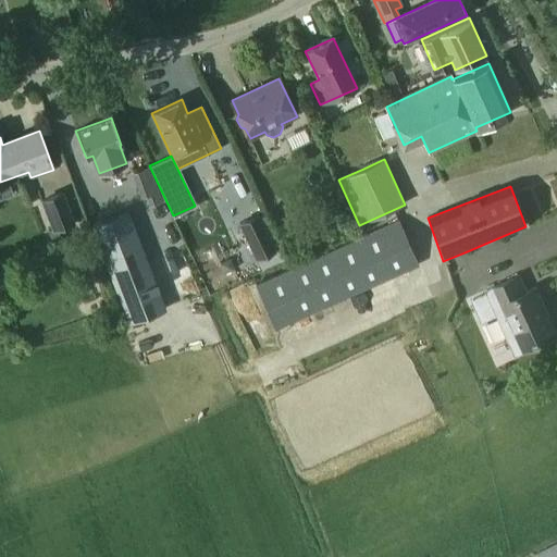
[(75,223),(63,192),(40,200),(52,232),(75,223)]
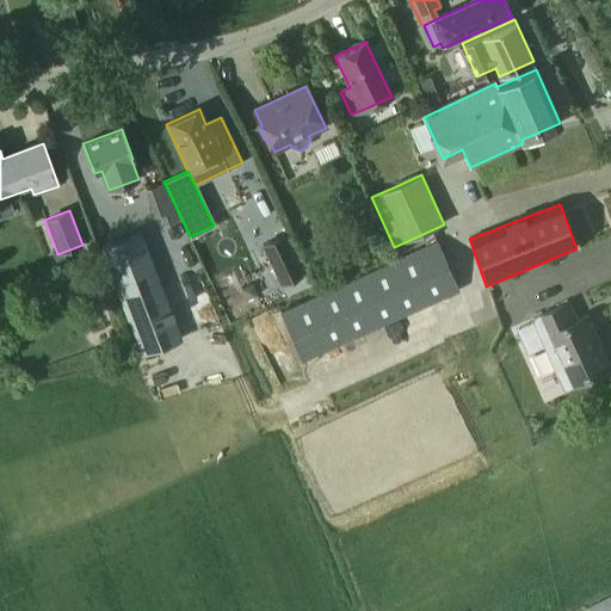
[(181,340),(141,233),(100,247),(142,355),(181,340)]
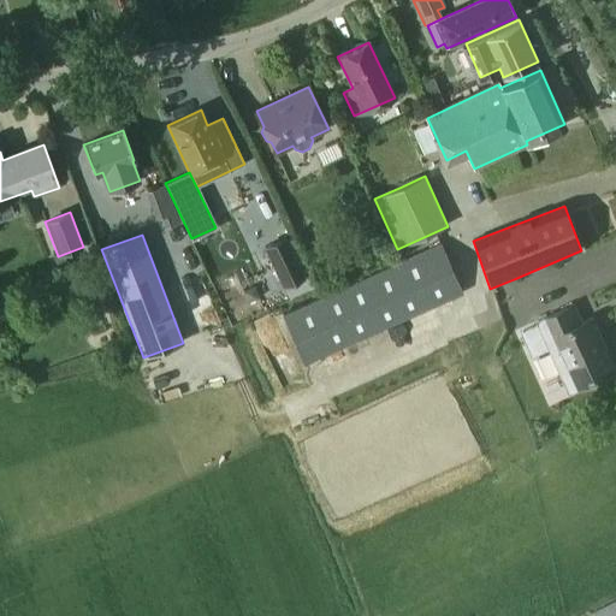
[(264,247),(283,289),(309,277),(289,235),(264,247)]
--
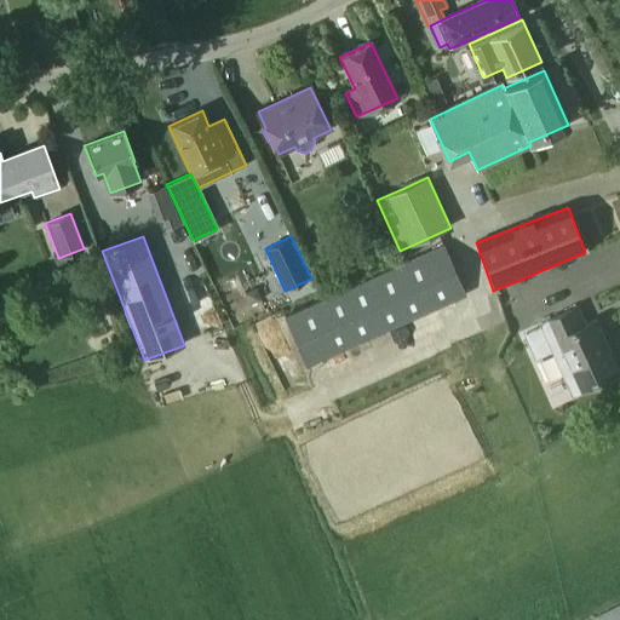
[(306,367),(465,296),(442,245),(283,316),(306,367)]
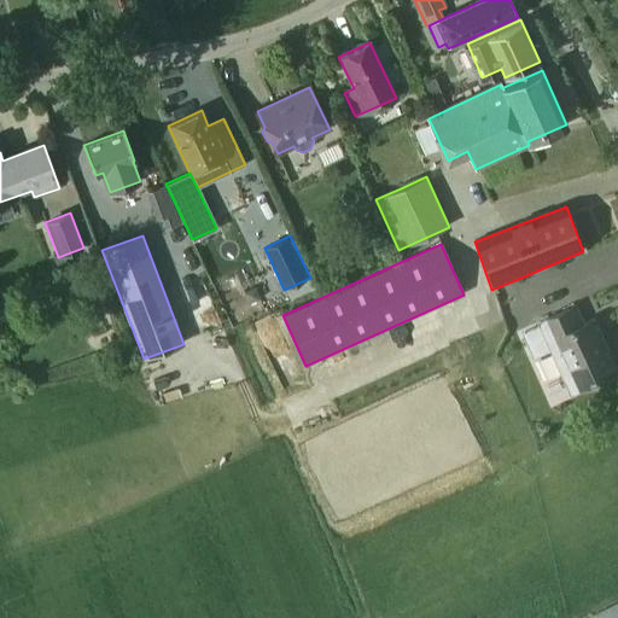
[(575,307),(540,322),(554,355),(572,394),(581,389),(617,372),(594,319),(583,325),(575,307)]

### What to produce
Print the part of the listing above that opens with the line containing "[(75,223),(63,192),(40,200),(52,232),(75,223)]" and closes with the line containing "[(264,247),(283,289),(309,277),(289,235),(264,247)]". Copy it exactly, both ends included, and omit the pictures.

### Problem solution
[(75,223),(63,192),(40,200),(52,232),(75,223)]
[(181,340),(141,233),(100,247),(142,355),(181,340)]
[(264,247),(283,289),(309,277),(289,235),(264,247)]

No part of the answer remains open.